### PROMPT
Without including any images, set down the records below exactly.

### DATA TO USE
+--

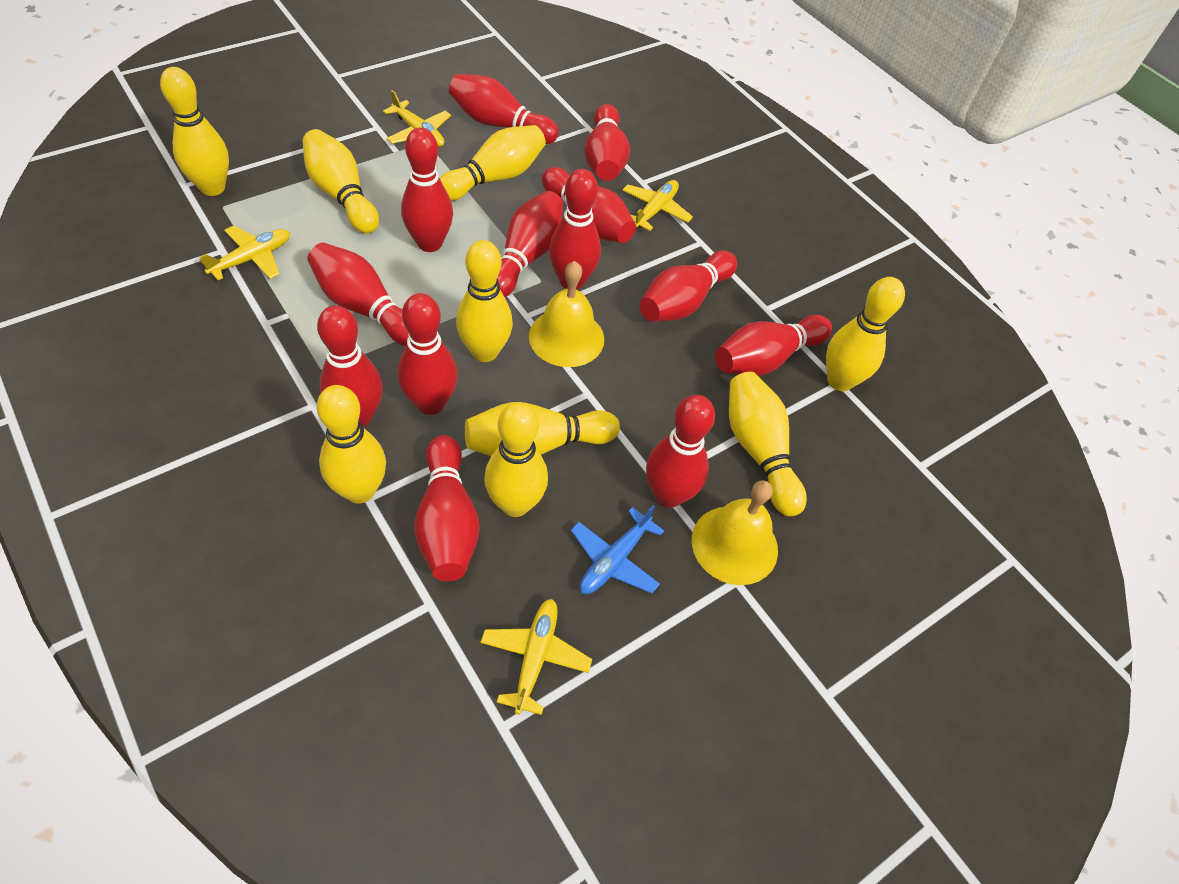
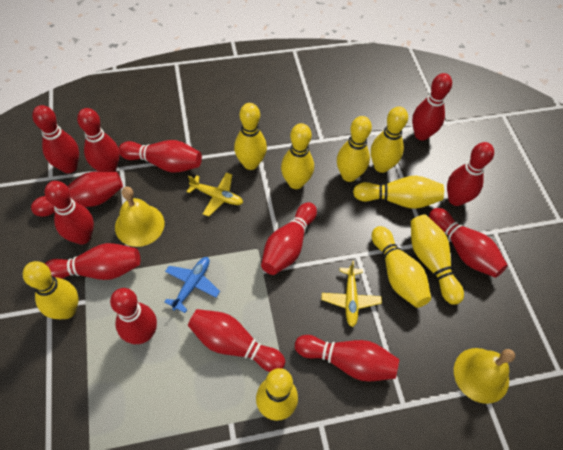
yellow plane: 4 -> 2

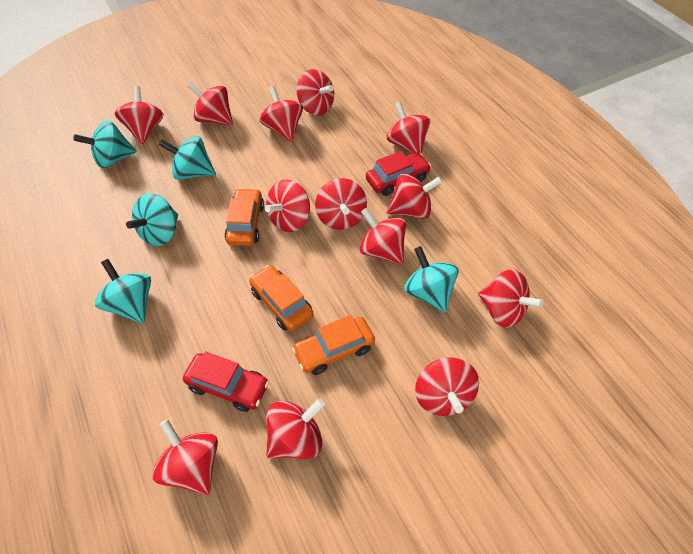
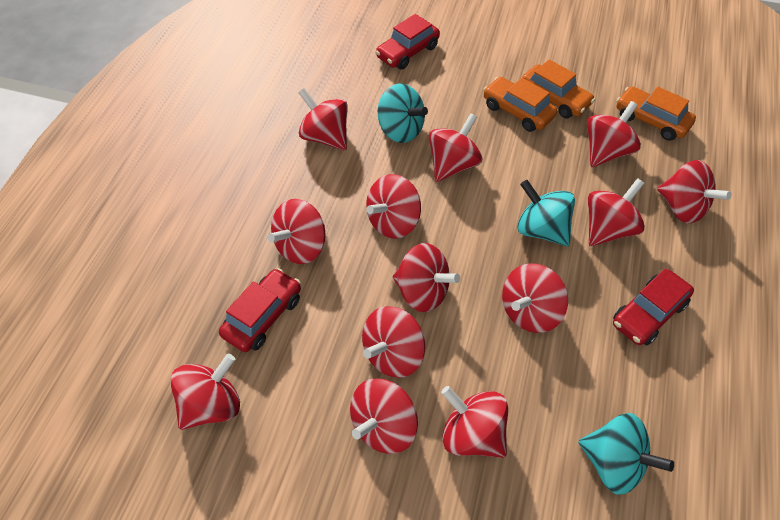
red car: 2 -> 3
turquoise spinning top: 5 -> 3

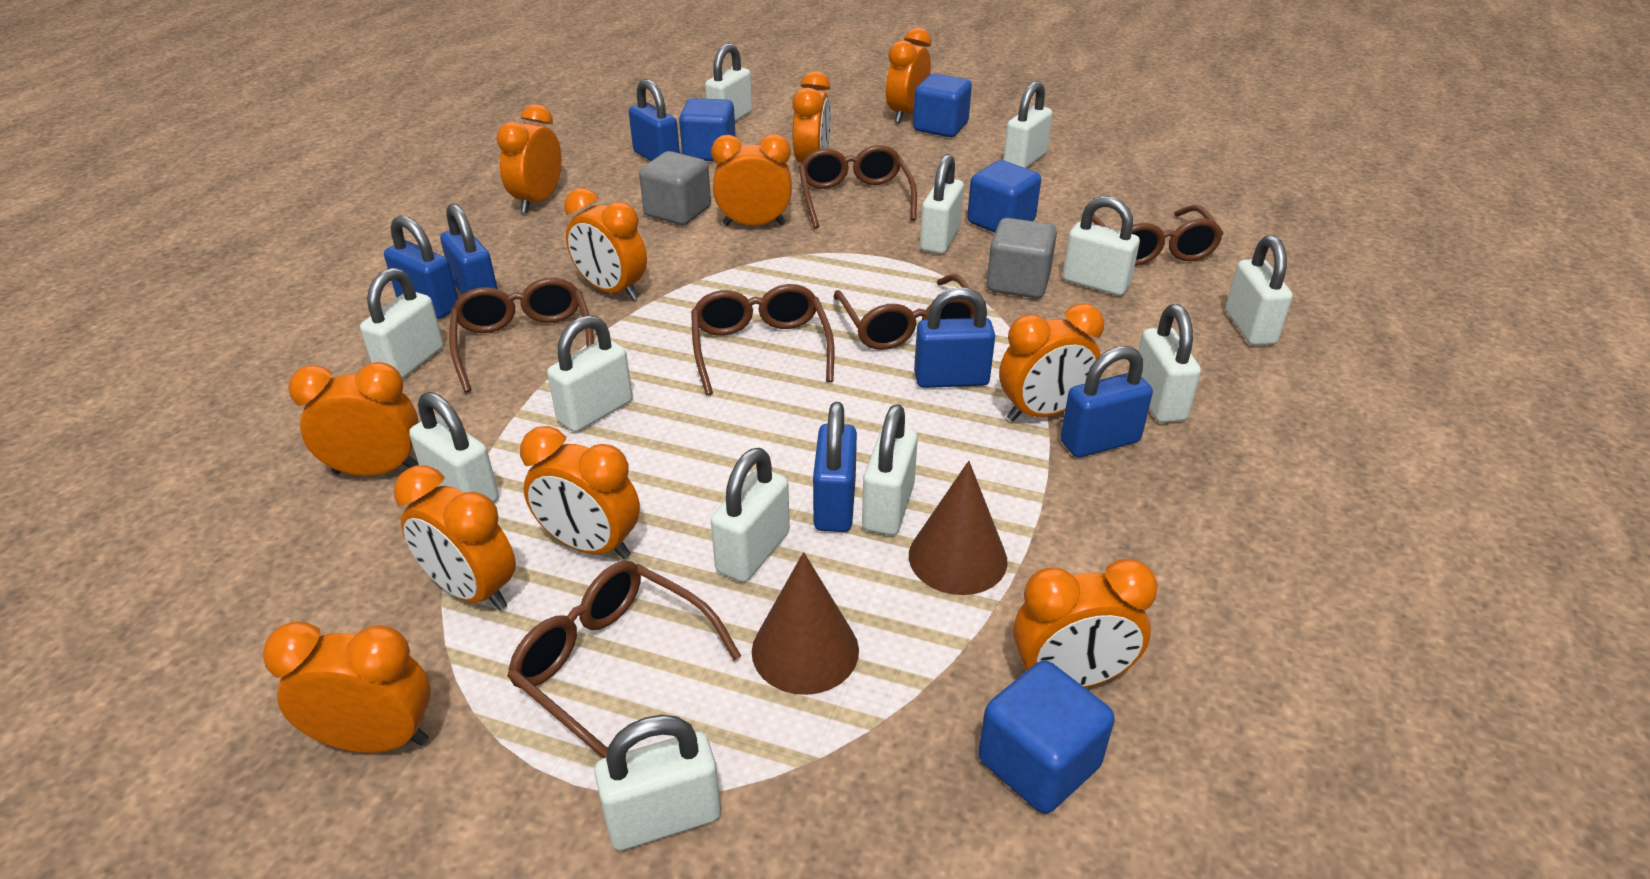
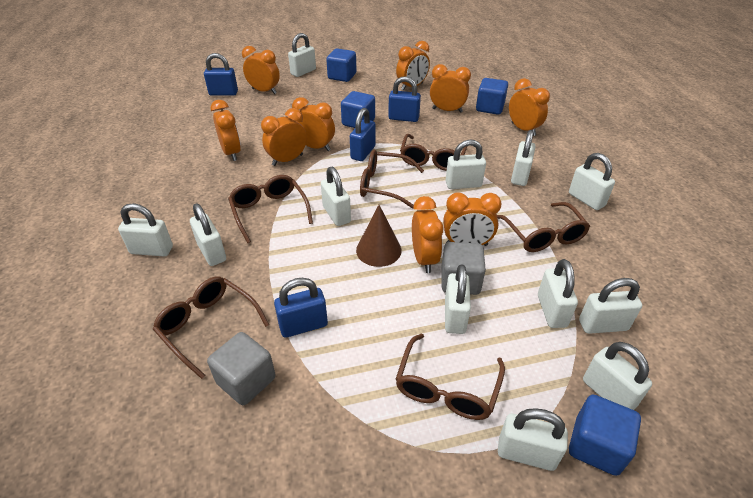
blue padlock: 6 -> 4
brown cone: 2 -> 1
orange clock: 11 -> 9

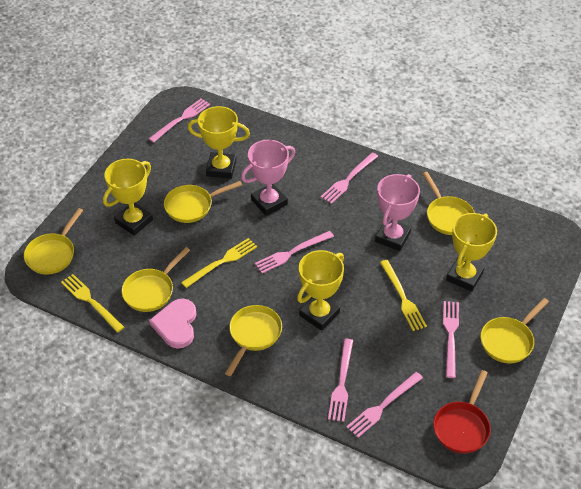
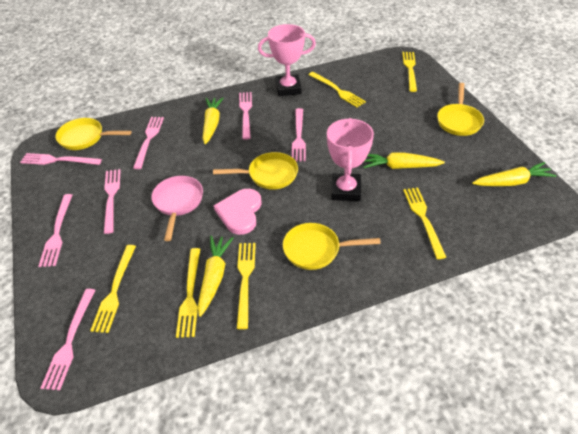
pink fork: 6 -> 7
pink pan: 0 -> 1
red pan: 1 -> 0
yellow carrot: 0 -> 4
yellow fork: 3 -> 6
yellow pan: 6 -> 4
yellow trophy: 4 -> 0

+--

### ANSWER BOX
yellow plane: 4 -> 2

red car: 2 -> 3
turquoise spinning top: 5 -> 3

blue padlock: 6 -> 4
brown cone: 2 -> 1
orange clock: 11 -> 9

pink fork: 6 -> 7
pink pan: 0 -> 1
red pan: 1 -> 0
yellow carrot: 0 -> 4
yellow fork: 3 -> 6
yellow pan: 6 -> 4
yellow trophy: 4 -> 0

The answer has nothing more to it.